How to complete this task
Output the whole listing below. Keep it exact.

Information supplied
========

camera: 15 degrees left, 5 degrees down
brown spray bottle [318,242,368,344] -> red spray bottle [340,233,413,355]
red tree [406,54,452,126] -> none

========

Task solution
camera: 15 degrees left, 5 degrees down
brown spray bottle [318,242,368,344] -> red spray bottle [340,233,413,355]
red tree [406,54,452,126] -> none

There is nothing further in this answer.